→ **Problem description**: Each line below that includes the word "purple" adds one to the count; give that count and nothing else.

[Object state comparisons]
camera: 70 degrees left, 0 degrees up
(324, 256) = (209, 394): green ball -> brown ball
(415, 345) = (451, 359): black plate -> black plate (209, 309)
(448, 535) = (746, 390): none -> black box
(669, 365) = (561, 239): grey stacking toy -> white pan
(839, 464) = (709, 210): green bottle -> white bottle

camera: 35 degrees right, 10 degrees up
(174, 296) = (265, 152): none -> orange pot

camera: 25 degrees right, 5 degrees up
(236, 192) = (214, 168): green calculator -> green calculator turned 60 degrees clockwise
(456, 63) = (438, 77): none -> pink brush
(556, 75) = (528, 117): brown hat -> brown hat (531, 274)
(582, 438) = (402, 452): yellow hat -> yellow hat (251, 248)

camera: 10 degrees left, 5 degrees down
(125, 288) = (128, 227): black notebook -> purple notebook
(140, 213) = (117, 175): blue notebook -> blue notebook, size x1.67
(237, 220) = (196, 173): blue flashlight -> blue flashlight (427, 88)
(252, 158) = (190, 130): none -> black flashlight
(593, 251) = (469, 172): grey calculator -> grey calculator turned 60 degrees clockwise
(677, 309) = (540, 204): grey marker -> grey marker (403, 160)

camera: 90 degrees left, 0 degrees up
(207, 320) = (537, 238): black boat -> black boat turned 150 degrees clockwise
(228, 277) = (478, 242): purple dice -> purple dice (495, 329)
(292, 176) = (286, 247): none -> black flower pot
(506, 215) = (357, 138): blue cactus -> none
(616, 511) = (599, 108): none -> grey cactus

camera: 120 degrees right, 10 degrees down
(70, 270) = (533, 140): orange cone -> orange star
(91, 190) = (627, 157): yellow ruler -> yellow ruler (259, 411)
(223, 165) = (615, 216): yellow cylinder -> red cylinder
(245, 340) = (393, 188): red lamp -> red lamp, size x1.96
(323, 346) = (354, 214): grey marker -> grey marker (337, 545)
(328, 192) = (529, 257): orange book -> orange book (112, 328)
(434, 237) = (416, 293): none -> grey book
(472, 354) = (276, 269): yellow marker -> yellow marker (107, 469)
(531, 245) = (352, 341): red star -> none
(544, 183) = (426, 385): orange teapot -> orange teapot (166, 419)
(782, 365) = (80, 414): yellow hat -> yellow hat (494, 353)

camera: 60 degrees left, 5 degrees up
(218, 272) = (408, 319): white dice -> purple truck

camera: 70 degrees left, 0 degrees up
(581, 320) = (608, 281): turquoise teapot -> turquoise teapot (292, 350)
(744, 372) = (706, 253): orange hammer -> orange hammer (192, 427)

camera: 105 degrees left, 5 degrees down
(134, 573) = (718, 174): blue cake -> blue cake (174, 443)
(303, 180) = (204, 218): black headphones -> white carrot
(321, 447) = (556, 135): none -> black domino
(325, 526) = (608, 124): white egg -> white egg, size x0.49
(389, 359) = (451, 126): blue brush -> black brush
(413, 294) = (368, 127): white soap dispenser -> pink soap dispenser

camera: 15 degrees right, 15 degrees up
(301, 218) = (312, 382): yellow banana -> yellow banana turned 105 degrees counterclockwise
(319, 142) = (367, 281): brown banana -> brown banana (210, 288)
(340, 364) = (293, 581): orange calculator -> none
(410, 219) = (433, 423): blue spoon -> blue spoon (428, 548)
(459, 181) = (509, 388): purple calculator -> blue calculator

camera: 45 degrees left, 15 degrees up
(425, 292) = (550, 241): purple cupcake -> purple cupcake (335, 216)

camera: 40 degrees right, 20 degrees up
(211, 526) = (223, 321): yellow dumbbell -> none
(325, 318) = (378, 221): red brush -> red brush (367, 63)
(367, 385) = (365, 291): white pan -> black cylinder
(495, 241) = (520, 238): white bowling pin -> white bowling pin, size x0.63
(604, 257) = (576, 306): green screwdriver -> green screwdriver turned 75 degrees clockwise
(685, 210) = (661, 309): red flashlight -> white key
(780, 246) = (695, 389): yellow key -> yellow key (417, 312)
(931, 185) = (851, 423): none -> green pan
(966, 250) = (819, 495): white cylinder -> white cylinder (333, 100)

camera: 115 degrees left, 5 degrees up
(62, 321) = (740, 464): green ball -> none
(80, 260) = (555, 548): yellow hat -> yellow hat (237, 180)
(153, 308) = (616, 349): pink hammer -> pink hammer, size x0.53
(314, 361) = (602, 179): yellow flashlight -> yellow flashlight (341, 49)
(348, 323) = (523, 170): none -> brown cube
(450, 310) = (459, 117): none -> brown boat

→ **Answer to the exercise**: 5